### INFORMATION
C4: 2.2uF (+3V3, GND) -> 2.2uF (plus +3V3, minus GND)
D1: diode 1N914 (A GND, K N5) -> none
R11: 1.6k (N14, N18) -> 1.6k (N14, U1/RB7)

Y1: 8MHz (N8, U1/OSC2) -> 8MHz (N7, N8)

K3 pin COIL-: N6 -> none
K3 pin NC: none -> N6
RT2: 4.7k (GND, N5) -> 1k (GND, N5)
######
### INFORMATION
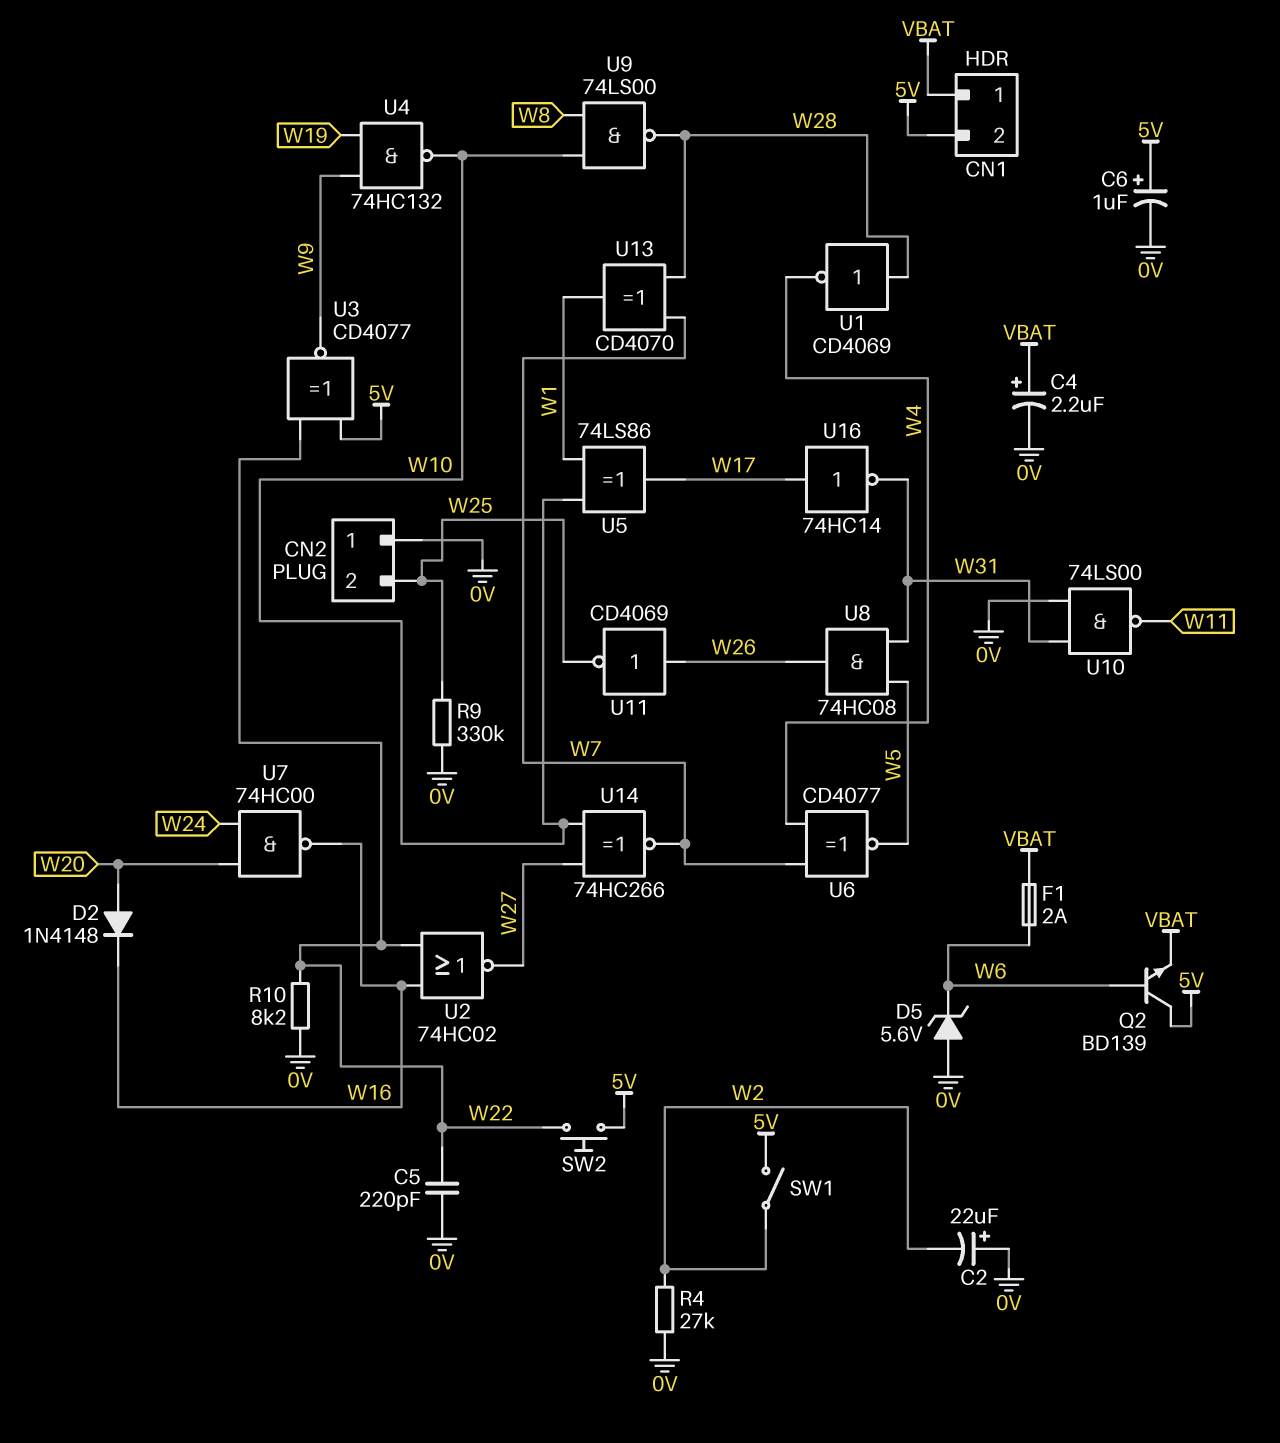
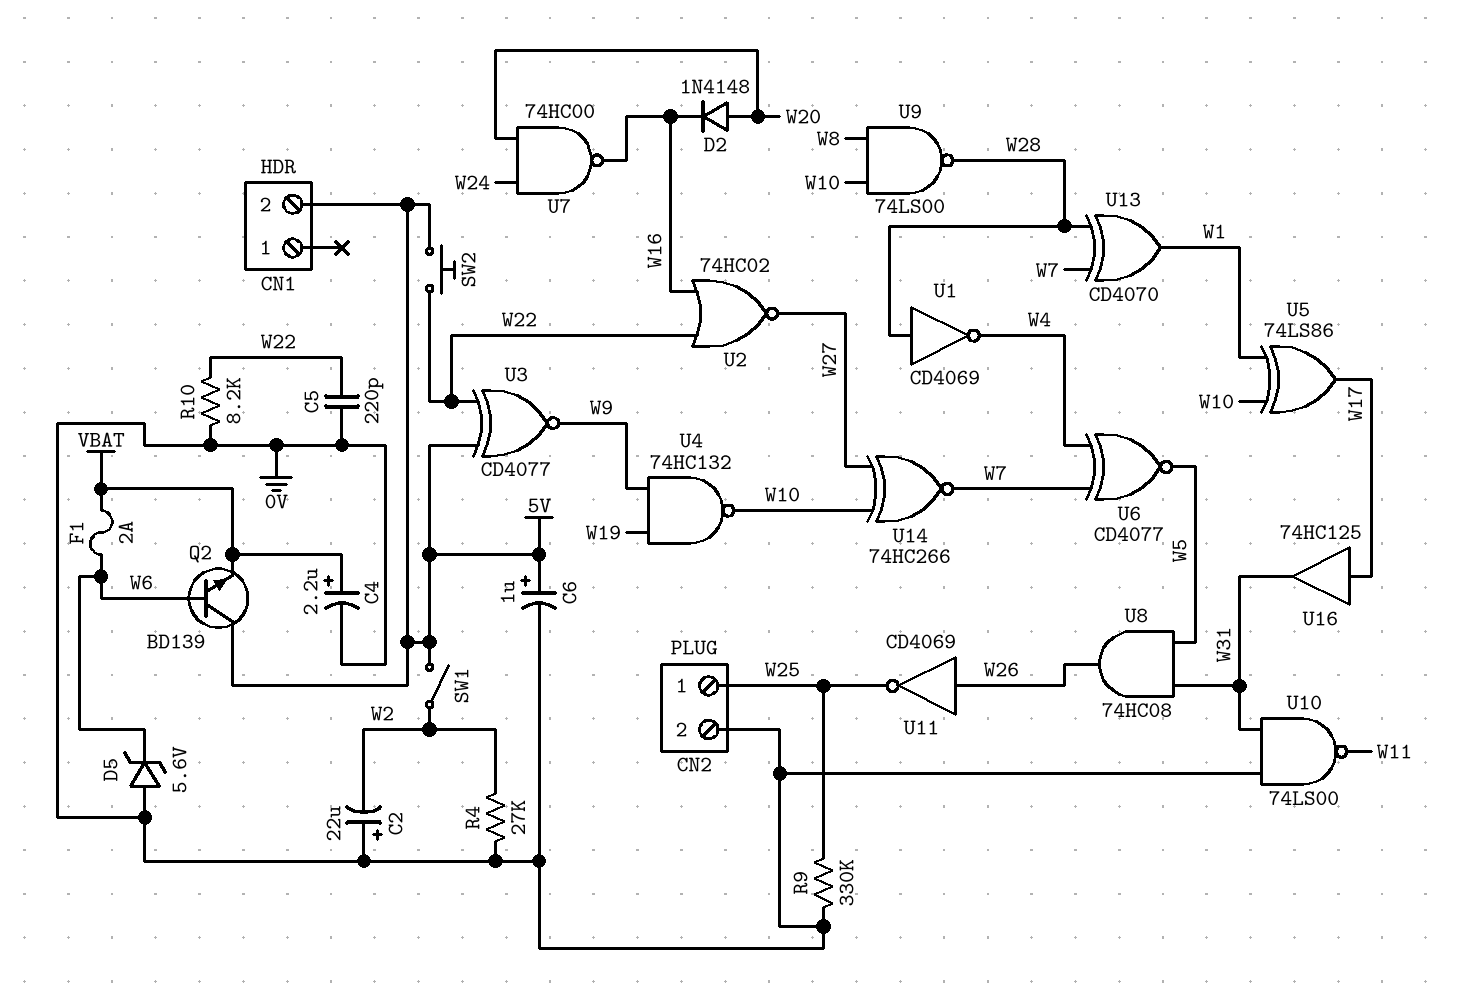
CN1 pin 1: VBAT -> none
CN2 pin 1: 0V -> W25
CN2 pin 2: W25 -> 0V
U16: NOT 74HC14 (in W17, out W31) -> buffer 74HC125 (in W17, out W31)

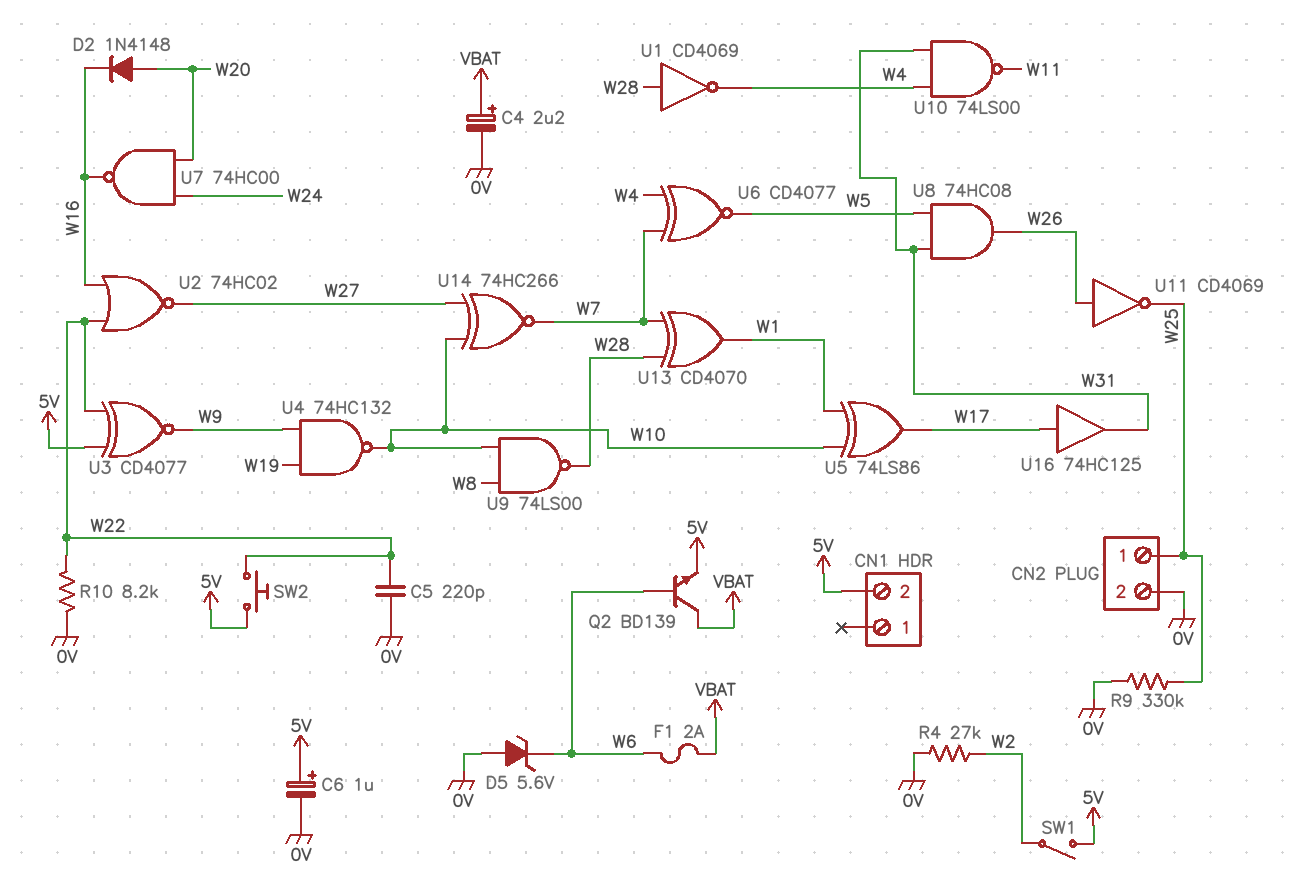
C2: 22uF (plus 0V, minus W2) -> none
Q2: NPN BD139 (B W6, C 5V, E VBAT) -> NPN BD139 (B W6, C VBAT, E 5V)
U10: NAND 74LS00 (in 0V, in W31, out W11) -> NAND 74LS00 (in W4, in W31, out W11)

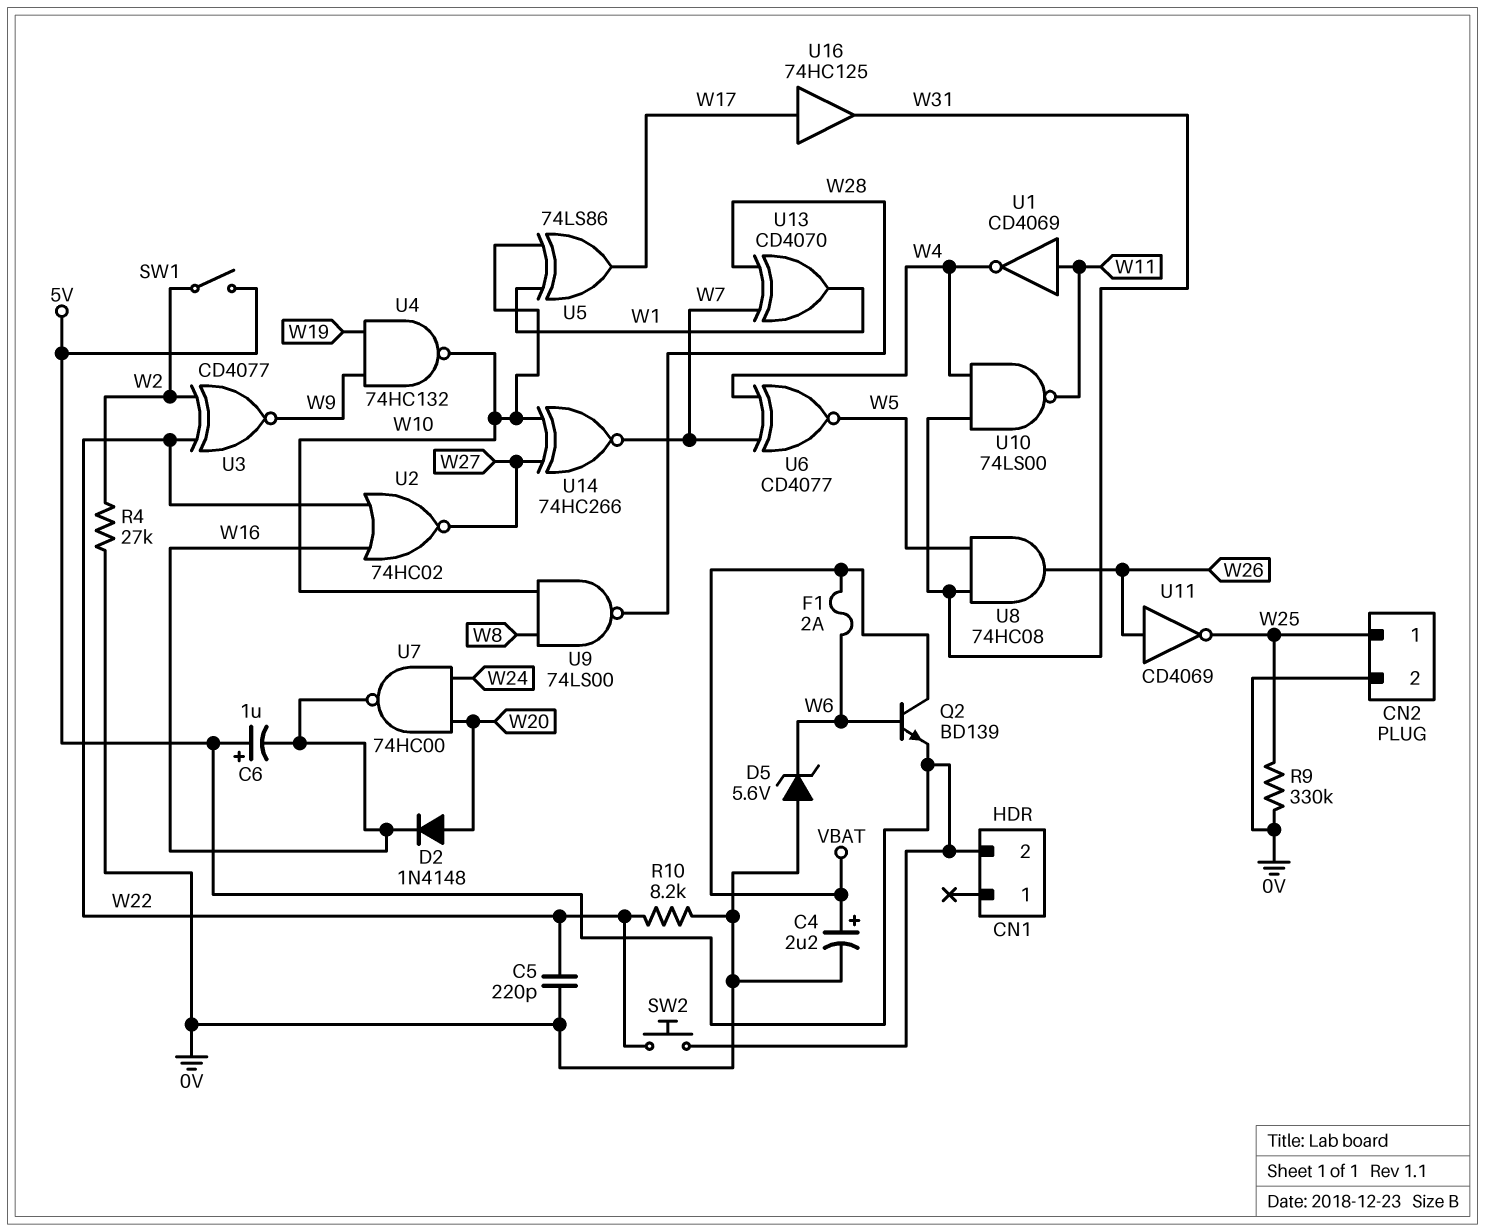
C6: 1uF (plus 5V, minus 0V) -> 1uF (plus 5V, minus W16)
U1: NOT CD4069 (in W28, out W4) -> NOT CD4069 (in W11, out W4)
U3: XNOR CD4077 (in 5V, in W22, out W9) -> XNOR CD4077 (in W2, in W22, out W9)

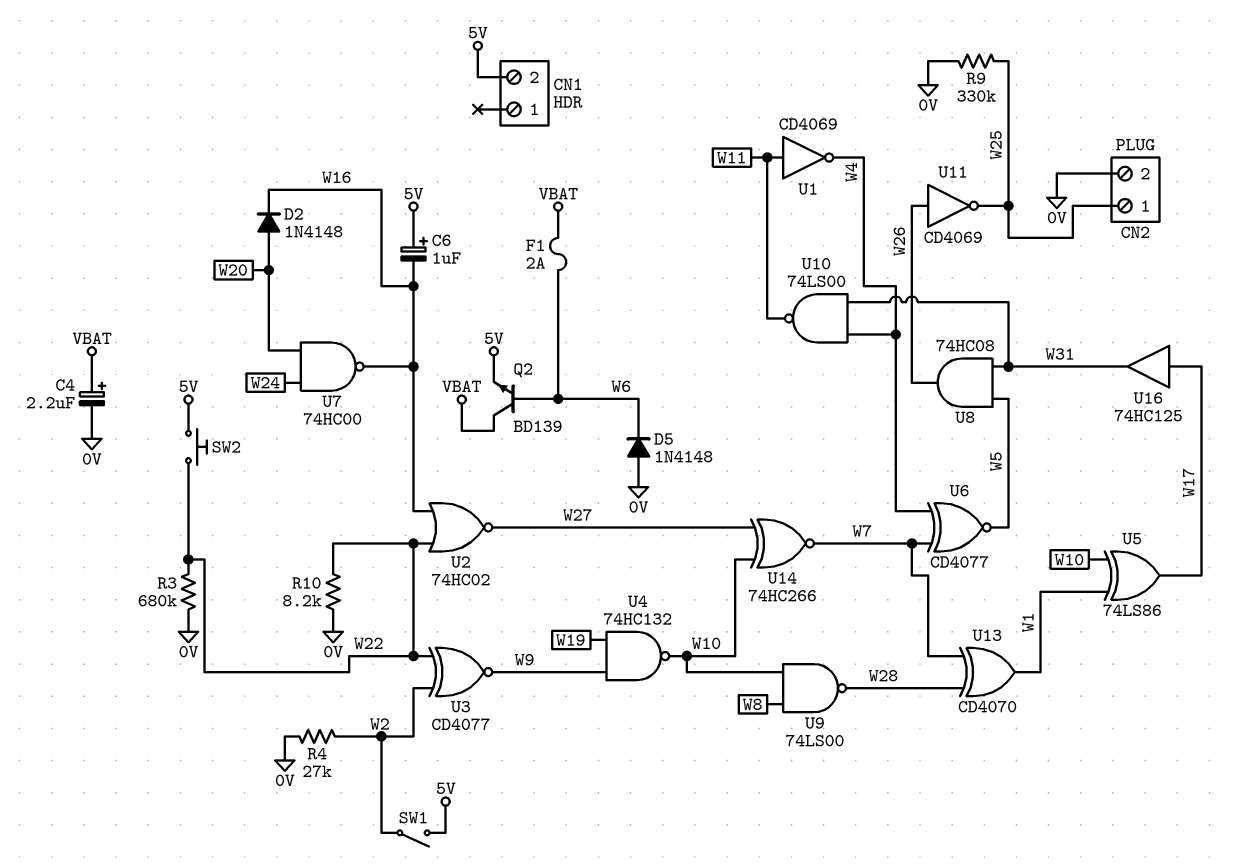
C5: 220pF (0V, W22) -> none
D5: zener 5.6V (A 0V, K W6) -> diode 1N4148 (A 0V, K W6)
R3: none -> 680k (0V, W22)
######
(WHAT NEEDS TO BE DONE): Set the pictures aside and reproduce exactly the lines above, from the line holding "U1: NOT CD4069" through the line holding "R3: none -> 680k (0V, W22)", both included, with nothing else.

(SOLUTION):
U1: NOT CD4069 (in W28, out W4) -> NOT CD4069 (in W11, out W4)
U3: XNOR CD4077 (in 5V, in W22, out W9) -> XNOR CD4077 (in W2, in W22, out W9)

C5: 220pF (0V, W22) -> none
D5: zener 5.6V (A 0V, K W6) -> diode 1N4148 (A 0V, K W6)
R3: none -> 680k (0V, W22)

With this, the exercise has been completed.